■ EXERCISE AIM ■
Once you find the line with "short.json: [351,532,377,566] ->" in the listing below, set down exactly every line from it through the line with "proposal43: [222,544,255,571] ->", but no pictures.

■ LISTED ENTRIES ■
======

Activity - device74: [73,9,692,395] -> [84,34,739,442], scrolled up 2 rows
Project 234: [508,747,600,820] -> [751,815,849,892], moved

======

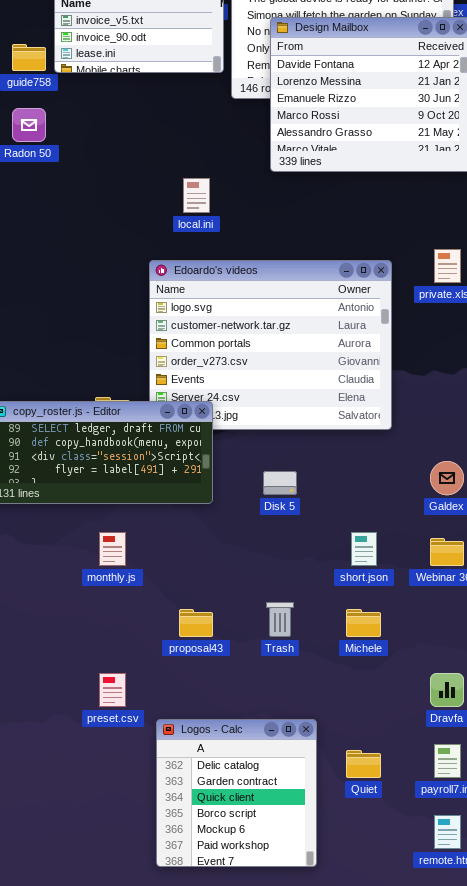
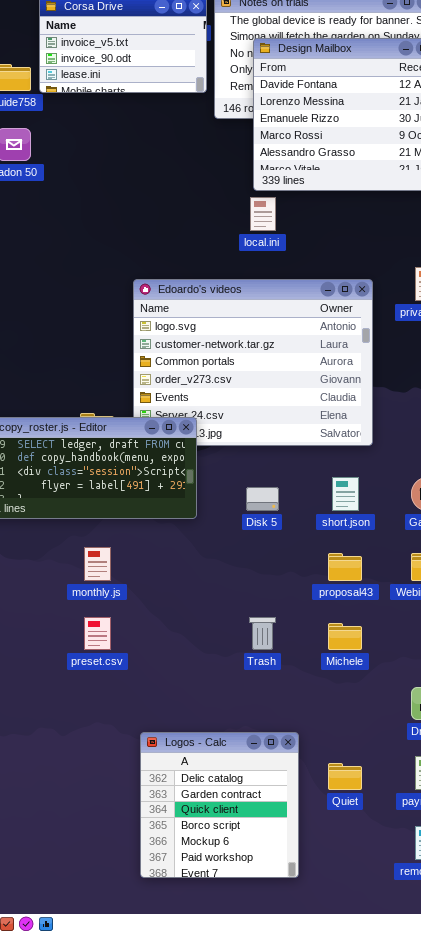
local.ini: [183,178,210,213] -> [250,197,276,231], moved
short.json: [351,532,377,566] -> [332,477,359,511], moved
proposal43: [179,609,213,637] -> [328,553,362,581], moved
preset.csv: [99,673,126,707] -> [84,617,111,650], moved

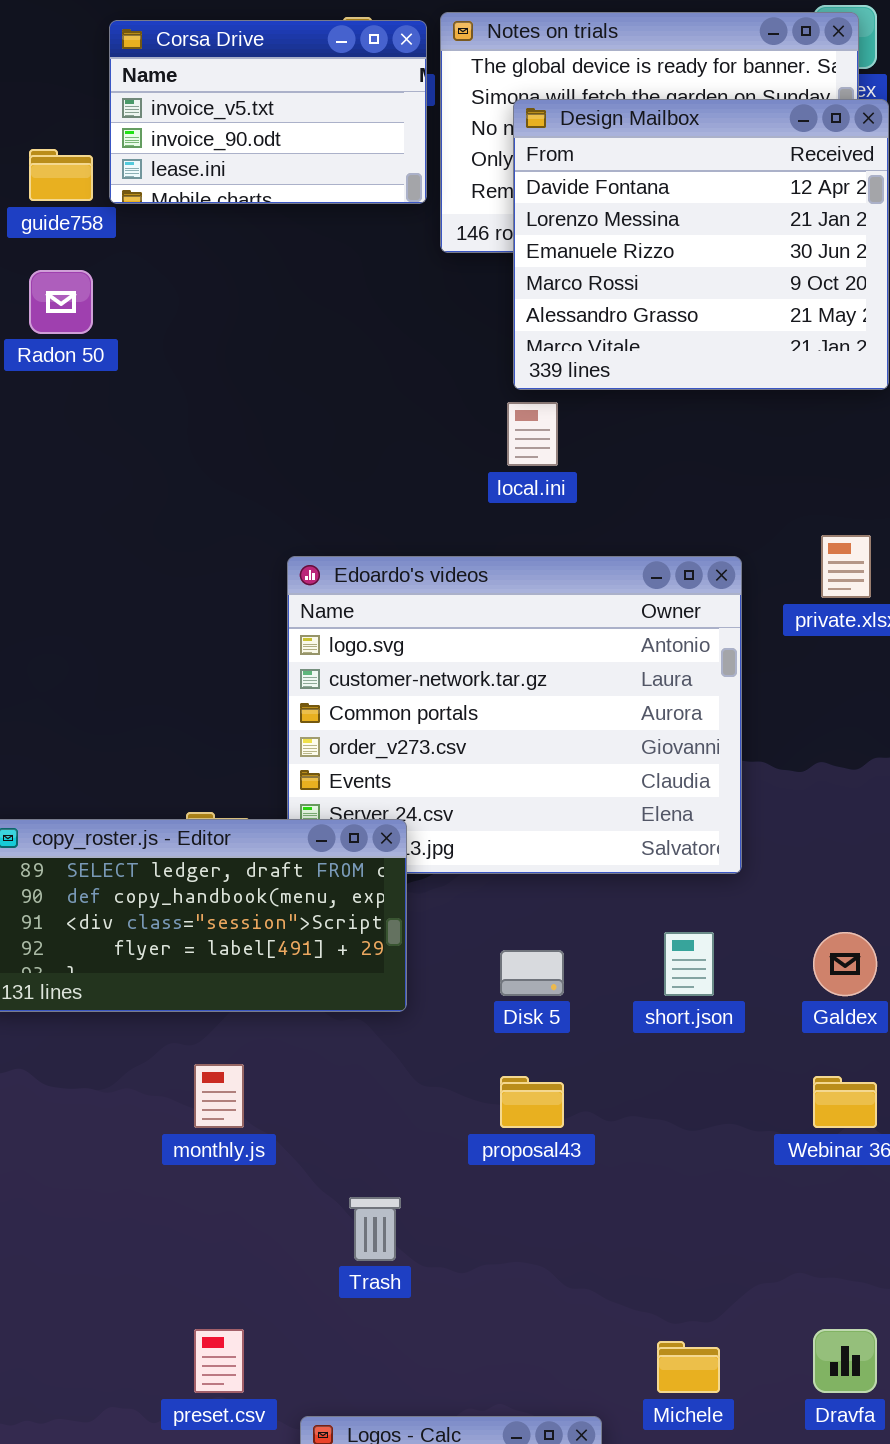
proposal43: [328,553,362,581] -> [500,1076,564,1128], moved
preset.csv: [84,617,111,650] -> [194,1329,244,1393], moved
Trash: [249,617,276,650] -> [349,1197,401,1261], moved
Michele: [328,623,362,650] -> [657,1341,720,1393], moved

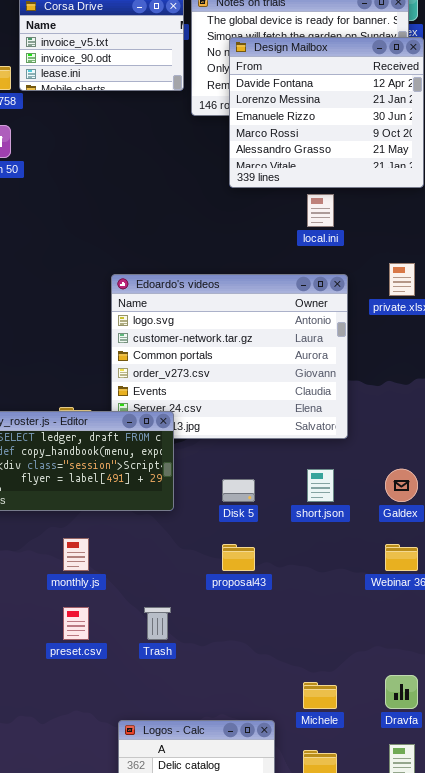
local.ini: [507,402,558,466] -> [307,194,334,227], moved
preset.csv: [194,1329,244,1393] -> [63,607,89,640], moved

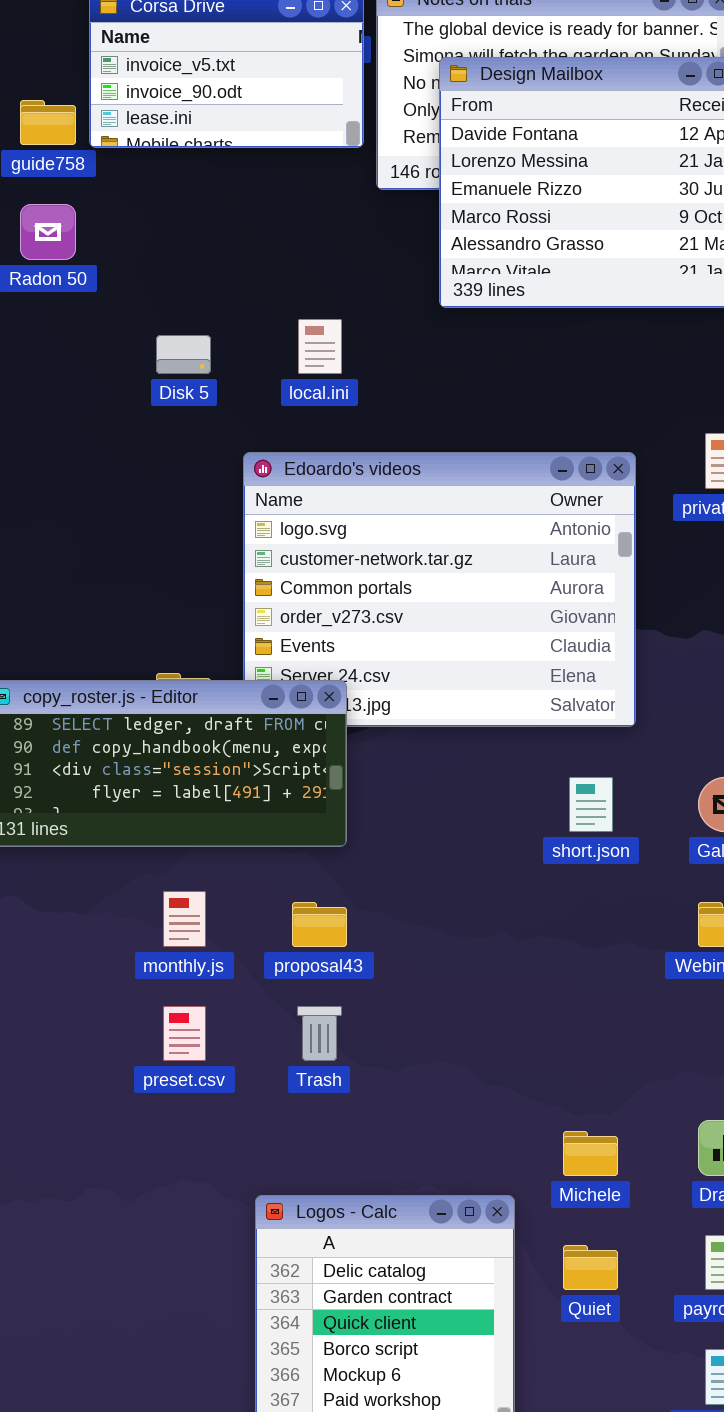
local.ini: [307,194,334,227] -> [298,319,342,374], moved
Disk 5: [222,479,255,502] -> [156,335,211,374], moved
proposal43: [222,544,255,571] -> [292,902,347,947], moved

======

■ WRITTEN ANSWER ■
short.json: [351,532,377,566] -> [332,477,359,511], moved
proposal43: [179,609,213,637] -> [328,553,362,581], moved
preset.csv: [99,673,126,707] -> [84,617,111,650], moved

proposal43: [328,553,362,581] -> [500,1076,564,1128], moved
preset.csv: [84,617,111,650] -> [194,1329,244,1393], moved
Trash: [249,617,276,650] -> [349,1197,401,1261], moved
Michele: [328,623,362,650] -> [657,1341,720,1393], moved

local.ini: [507,402,558,466] -> [307,194,334,227], moved
preset.csv: [194,1329,244,1393] -> [63,607,89,640], moved

local.ini: [307,194,334,227] -> [298,319,342,374], moved
Disk 5: [222,479,255,502] -> [156,335,211,374], moved
proposal43: [222,544,255,571] -> [292,902,347,947], moved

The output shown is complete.